Work to do.
Find each line that contains the string "kern" and copy it out.

--- begin Extracted data ---

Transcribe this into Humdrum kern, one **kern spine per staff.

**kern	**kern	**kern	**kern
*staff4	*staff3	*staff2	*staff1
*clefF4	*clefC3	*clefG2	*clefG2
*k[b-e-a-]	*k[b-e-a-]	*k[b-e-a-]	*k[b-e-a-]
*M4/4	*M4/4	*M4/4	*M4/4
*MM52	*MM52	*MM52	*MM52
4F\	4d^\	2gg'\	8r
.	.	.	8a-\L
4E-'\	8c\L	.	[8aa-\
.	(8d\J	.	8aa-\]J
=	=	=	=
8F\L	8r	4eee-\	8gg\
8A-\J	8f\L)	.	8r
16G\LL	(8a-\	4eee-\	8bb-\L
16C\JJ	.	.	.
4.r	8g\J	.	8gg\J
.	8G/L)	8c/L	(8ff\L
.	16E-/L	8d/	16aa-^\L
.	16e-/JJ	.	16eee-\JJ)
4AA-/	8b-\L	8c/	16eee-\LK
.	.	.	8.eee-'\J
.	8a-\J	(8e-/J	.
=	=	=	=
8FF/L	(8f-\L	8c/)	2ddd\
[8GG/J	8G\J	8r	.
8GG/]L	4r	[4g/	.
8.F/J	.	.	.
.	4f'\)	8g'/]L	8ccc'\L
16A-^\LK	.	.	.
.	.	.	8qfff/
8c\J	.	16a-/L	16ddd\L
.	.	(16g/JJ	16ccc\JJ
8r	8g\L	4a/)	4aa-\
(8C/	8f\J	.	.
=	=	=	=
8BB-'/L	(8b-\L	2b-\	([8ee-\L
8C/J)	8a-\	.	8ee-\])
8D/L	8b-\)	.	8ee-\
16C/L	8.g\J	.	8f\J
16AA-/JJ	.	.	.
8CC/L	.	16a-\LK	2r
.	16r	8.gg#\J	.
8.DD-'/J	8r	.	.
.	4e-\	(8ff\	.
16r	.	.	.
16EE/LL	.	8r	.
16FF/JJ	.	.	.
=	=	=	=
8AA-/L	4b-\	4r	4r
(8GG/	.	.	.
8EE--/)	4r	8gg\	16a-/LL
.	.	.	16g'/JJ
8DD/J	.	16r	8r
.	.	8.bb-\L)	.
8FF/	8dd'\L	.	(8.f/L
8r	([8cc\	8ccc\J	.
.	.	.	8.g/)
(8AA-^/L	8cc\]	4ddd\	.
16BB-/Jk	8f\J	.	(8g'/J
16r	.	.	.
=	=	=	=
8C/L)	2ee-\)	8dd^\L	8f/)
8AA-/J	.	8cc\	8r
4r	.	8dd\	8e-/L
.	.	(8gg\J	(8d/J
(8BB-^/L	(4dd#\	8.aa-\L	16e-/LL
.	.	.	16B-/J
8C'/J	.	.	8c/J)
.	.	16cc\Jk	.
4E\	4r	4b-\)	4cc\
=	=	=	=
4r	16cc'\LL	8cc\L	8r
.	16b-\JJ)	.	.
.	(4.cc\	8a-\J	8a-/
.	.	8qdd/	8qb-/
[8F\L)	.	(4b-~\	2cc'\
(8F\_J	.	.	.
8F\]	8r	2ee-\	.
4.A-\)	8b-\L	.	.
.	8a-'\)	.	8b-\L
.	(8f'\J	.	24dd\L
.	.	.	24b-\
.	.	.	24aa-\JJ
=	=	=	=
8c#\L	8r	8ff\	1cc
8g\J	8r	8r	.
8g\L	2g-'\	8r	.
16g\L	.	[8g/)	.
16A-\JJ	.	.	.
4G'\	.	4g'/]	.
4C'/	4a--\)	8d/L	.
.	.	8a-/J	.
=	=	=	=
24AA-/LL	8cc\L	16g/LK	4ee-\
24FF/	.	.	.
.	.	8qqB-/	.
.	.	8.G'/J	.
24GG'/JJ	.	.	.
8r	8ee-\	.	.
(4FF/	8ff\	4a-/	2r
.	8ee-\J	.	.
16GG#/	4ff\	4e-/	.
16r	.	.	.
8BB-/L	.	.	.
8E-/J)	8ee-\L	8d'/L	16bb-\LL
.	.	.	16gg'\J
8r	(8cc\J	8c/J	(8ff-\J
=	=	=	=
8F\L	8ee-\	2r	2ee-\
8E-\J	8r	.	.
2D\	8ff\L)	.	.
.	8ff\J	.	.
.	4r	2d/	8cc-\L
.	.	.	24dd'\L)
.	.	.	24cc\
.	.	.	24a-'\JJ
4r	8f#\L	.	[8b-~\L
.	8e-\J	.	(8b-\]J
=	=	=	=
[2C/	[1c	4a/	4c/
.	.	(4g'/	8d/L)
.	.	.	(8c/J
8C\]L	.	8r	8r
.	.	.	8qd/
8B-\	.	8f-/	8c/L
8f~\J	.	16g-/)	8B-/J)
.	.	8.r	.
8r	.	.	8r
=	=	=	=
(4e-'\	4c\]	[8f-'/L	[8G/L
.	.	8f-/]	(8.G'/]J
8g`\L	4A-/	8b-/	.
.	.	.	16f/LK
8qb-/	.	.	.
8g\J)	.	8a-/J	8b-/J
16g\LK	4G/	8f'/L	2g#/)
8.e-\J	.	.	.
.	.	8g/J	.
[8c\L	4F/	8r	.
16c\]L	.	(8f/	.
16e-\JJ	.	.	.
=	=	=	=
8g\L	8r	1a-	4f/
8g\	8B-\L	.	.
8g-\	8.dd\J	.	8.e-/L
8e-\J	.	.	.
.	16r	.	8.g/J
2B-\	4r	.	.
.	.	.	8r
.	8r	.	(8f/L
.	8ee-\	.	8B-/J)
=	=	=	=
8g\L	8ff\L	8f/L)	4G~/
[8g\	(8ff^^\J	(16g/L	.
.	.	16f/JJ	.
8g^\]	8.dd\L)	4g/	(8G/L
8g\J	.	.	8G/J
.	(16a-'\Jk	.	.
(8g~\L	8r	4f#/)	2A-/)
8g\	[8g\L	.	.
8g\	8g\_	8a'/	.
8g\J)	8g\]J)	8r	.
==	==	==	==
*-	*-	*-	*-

--- end Extracted data ---

Result of the exercise.
Transcribe this into Humdrum kern, one **kern spine per staff.
**kern	**kern	**kern	**kern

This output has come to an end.